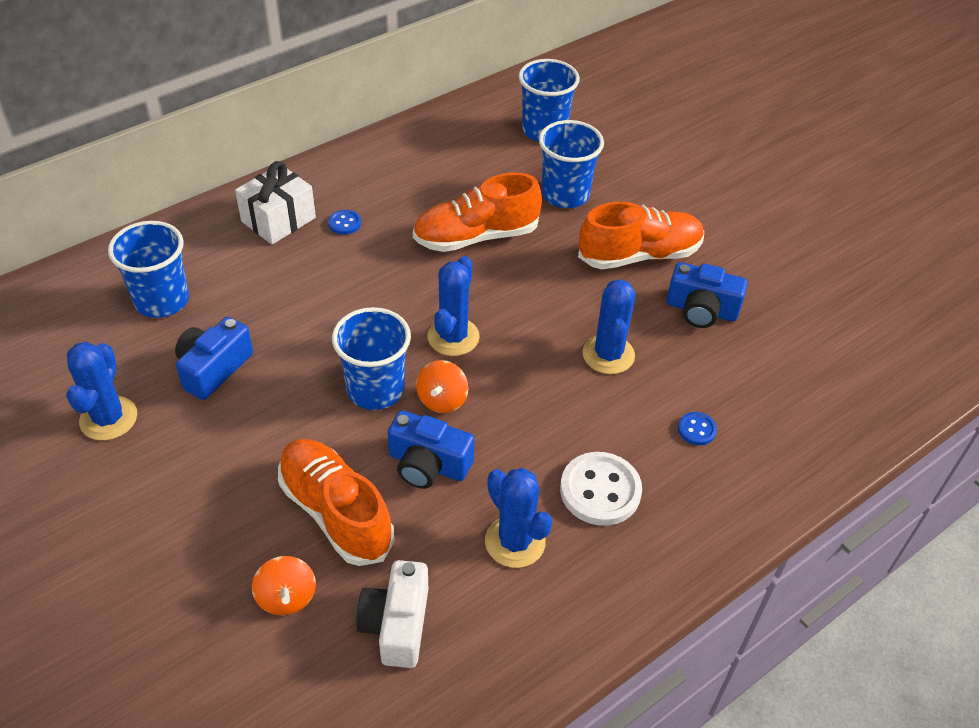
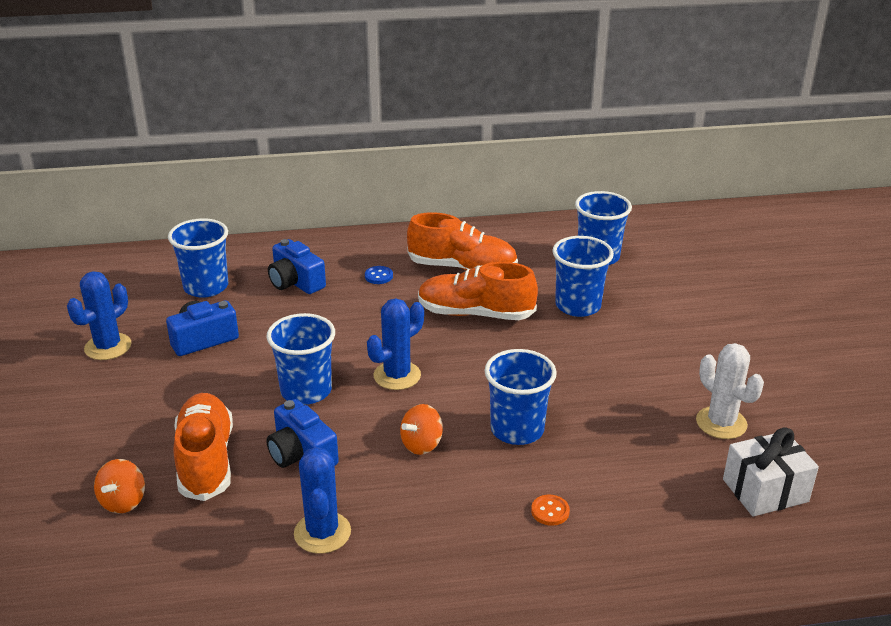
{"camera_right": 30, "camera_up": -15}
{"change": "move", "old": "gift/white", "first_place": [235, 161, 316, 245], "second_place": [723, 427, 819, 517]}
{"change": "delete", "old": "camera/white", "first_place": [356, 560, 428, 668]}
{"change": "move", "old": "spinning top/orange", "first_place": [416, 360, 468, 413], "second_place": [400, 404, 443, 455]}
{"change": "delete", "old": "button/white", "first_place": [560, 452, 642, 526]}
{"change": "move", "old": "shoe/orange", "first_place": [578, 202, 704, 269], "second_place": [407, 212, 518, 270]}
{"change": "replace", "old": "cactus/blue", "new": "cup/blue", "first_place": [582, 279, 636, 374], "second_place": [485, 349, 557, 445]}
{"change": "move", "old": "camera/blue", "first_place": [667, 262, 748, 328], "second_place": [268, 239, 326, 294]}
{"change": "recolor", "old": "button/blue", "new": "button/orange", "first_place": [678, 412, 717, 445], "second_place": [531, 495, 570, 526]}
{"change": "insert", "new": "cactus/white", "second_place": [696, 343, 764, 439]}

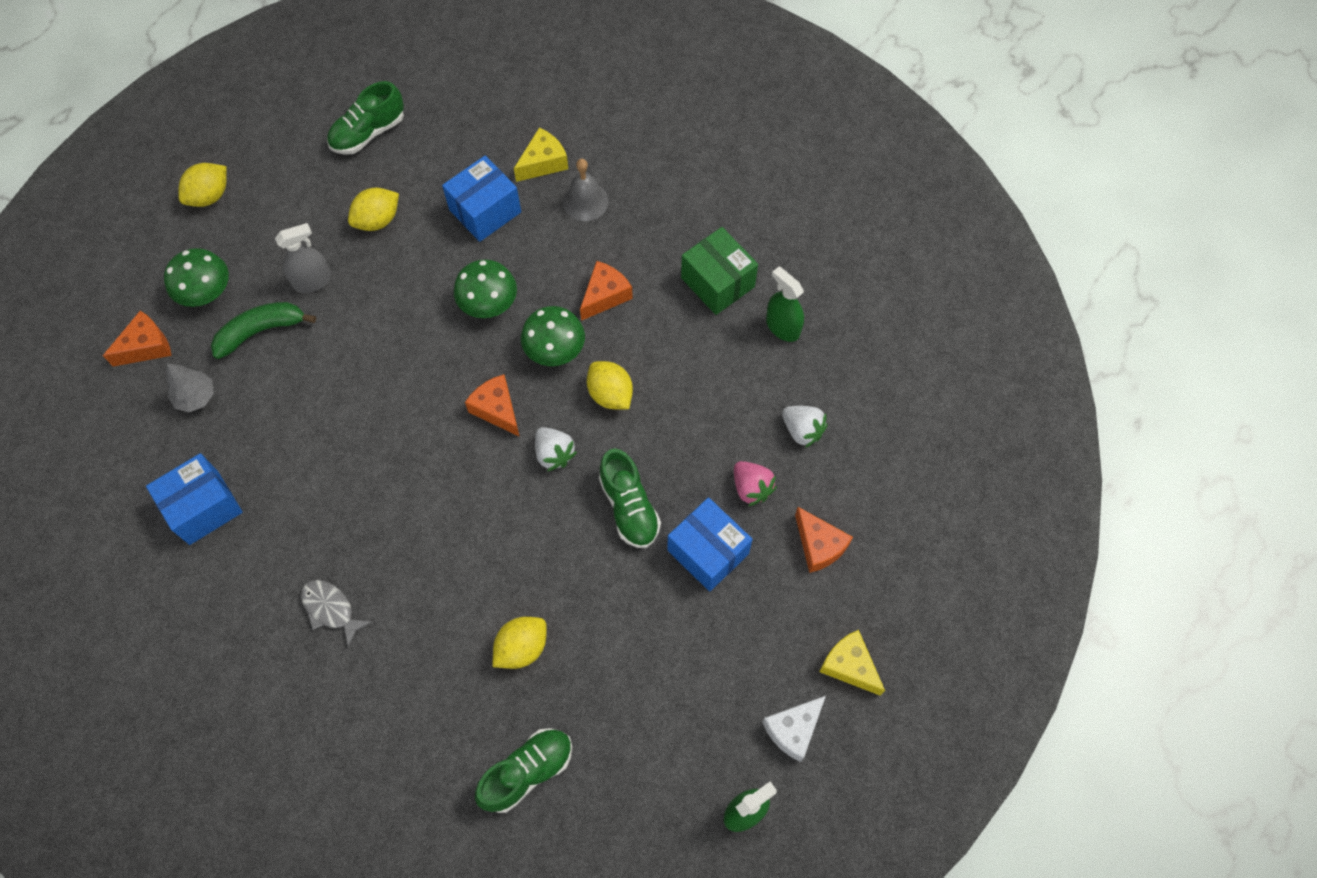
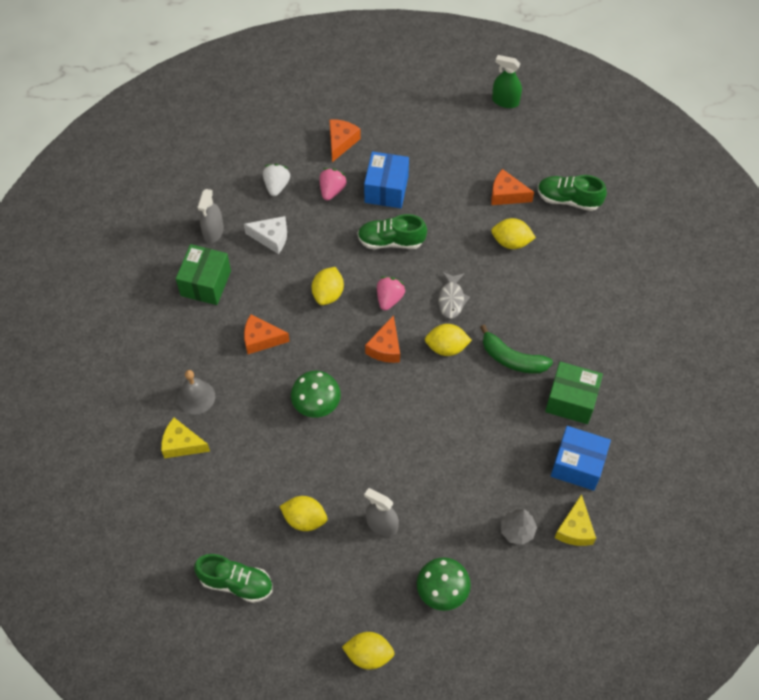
{"camera_right": -125, "camera_up": -5}
{"change": "move", "old": "cheese/orange", "first_place": [103, 311, 171, 367], "second_place": [491, 169, 534, 205]}
{"change": "move", "old": "banana/green", "first_place": [211, 302, 316, 359], "second_place": [480, 324, 553, 374]}
{"change": "move", "old": "fish/grey", "first_place": [301, 580, 372, 647], "second_place": [438, 272, 470, 319]}
{"change": "delete", "old": "box/blue", "first_place": [442, 155, 521, 242]}
{"change": "delete", "old": "mushroom/green", "first_place": [521, 306, 585, 366]}
{"change": "recolor", "old": "strawberry/white", "new": "strawberry/pink", "first_place": [535, 427, 577, 471], "second_place": [377, 277, 405, 311]}
{"change": "rotate", "old": "shoe/green", "first_place": [599, 448, 661, 548], "second_place": [357, 214, 427, 249], "degrees": -120}
{"change": "move", "old": "cheese/white", "first_place": [762, 696, 826, 762], "second_place": [244, 216, 287, 254]}
{"change": "recolor", "old": "spray bottle/green", "new": "spray bottle/grey", "first_place": [766, 267, 804, 342], "second_place": [198, 189, 224, 243]}
{"change": "move", "old": "cheese/yellow", "first_place": [819, 630, 885, 696], "second_place": [555, 494, 596, 546]}
{"change": "insert", "new": "lemon/yellow", "second_place": [425, 324, 472, 356]}
{"change": "insert", "new": "box/green", "second_place": [545, 362, 603, 424]}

┄┄┄┄┄┄┄┄┄┄┄┄┄┄┄┄┄┄┄┄

» **What the exercise asks**
Print the records above again exactly. Leave out the images.

» **Task solution**
{"camera_right": 30, "camera_up": -15}
{"change": "move", "old": "gift/white", "first_place": [235, 161, 316, 245], "second_place": [723, 427, 819, 517]}
{"change": "delete", "old": "camera/white", "first_place": [356, 560, 428, 668]}
{"change": "move", "old": "spinning top/orange", "first_place": [416, 360, 468, 413], "second_place": [400, 404, 443, 455]}
{"change": "delete", "old": "button/white", "first_place": [560, 452, 642, 526]}
{"change": "move", "old": "shoe/orange", "first_place": [578, 202, 704, 269], "second_place": [407, 212, 518, 270]}
{"change": "replace", "old": "cactus/blue", "new": "cup/blue", "first_place": [582, 279, 636, 374], "second_place": [485, 349, 557, 445]}
{"change": "move", "old": "camera/blue", "first_place": [667, 262, 748, 328], "second_place": [268, 239, 326, 294]}
{"change": "recolor", "old": "button/blue", "new": "button/orange", "first_place": [678, 412, 717, 445], "second_place": [531, 495, 570, 526]}
{"change": "insert", "new": "cactus/white", "second_place": [696, 343, 764, 439]}

{"camera_right": -125, "camera_up": -5}
{"change": "move", "old": "cheese/orange", "first_place": [103, 311, 171, 367], "second_place": [491, 169, 534, 205]}
{"change": "move", "old": "banana/green", "first_place": [211, 302, 316, 359], "second_place": [480, 324, 553, 374]}
{"change": "move", "old": "fish/grey", "first_place": [301, 580, 372, 647], "second_place": [438, 272, 470, 319]}
{"change": "delete", "old": "box/blue", "first_place": [442, 155, 521, 242]}
{"change": "delete", "old": "mushroom/green", "first_place": [521, 306, 585, 366]}
{"change": "recolor", "old": "strawberry/white", "new": "strawberry/pink", "first_place": [535, 427, 577, 471], "second_place": [377, 277, 405, 311]}
{"change": "rotate", "old": "shoe/green", "first_place": [599, 448, 661, 548], "second_place": [357, 214, 427, 249], "degrees": -120}
{"change": "move", "old": "cheese/white", "first_place": [762, 696, 826, 762], "second_place": [244, 216, 287, 254]}
{"change": "recolor", "old": "spray bottle/green", "new": "spray bottle/grey", "first_place": [766, 267, 804, 342], "second_place": [198, 189, 224, 243]}
{"change": "move", "old": "cheese/yellow", "first_place": [819, 630, 885, 696], "second_place": [555, 494, 596, 546]}
{"change": "insert", "new": "lemon/yellow", "second_place": [425, 324, 472, 356]}
{"change": "insert", "new": "box/green", "second_place": [545, 362, 603, 424]}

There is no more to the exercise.